Multi-step shape changes:
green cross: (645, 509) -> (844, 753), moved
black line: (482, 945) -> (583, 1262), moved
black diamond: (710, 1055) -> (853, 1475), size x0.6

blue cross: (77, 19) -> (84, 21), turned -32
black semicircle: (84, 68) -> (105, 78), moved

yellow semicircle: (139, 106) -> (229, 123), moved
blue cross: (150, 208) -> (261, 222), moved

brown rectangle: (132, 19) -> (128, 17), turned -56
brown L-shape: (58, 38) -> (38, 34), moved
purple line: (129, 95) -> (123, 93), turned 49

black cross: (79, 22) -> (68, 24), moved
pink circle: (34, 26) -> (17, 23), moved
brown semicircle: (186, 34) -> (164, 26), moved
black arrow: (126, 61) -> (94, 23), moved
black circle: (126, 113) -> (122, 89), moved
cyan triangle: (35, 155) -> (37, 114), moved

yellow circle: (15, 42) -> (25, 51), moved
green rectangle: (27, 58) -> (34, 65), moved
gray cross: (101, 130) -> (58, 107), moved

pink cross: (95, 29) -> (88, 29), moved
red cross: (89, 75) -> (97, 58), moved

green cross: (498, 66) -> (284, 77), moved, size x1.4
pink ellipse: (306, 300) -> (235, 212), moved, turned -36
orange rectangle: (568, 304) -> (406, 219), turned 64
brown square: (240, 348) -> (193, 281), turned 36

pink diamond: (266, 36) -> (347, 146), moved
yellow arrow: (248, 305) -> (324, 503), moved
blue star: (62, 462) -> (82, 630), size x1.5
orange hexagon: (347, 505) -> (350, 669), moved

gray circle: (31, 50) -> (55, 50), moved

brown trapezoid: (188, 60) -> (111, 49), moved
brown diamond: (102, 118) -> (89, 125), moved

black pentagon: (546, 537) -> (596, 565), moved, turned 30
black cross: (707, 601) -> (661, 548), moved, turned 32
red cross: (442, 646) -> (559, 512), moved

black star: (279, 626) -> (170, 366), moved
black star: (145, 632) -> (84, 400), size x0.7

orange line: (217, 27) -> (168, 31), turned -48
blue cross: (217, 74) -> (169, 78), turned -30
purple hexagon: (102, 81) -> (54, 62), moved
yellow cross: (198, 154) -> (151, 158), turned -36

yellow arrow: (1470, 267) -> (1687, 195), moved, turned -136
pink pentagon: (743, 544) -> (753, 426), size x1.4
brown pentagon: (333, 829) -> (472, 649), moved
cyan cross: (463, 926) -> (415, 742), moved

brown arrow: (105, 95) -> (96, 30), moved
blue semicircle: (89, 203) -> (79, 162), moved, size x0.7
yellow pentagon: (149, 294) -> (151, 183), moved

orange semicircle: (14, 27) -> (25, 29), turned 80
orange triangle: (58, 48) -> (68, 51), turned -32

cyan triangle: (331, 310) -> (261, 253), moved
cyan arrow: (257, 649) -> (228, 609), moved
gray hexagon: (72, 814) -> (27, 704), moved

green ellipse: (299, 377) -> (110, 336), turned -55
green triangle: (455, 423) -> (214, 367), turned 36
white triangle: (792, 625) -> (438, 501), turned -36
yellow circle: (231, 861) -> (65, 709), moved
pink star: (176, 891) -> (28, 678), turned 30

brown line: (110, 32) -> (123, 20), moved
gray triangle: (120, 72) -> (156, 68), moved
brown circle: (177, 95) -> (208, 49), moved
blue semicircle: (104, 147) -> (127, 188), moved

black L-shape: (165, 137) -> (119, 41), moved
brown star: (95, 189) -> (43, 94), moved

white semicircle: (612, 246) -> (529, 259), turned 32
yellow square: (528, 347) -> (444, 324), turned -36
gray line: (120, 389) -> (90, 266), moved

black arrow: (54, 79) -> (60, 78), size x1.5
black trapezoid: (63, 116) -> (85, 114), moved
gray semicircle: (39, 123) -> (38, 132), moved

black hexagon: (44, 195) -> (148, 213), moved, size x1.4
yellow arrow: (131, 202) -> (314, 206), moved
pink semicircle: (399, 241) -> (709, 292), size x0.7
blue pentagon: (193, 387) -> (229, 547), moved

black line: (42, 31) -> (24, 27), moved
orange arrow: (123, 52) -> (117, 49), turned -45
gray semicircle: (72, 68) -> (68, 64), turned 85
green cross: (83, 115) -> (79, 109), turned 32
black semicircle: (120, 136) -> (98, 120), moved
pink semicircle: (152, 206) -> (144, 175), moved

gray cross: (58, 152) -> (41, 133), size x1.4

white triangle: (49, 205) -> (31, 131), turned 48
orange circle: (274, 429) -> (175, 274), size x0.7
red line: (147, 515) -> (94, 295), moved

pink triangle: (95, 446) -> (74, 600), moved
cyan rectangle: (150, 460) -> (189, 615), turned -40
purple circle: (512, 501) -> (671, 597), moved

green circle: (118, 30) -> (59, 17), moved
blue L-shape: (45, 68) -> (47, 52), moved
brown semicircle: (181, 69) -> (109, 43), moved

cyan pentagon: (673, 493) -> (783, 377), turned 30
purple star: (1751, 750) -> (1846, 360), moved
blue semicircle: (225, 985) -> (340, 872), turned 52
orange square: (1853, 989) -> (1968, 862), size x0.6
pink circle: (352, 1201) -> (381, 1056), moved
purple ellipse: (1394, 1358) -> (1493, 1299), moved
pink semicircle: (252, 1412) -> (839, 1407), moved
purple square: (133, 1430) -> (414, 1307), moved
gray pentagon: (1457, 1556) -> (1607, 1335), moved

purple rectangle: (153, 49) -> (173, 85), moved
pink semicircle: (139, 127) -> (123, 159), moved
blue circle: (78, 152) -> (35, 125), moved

PROMPT
Starting at the line above that contains "yellow arrow: (248, 305) -> (324, 503), moved", write out each line exactly until the line that contains "brown diamond: (102, 118) -> (89, 125), moved" has been written, and stop there.

REPLY TO THE TASK
yellow arrow: (248, 305) -> (324, 503), moved
blue star: (62, 462) -> (82, 630), size x1.5
orange hexagon: (347, 505) -> (350, 669), moved

gray circle: (31, 50) -> (55, 50), moved

brown trapezoid: (188, 60) -> (111, 49), moved
brown diamond: (102, 118) -> (89, 125), moved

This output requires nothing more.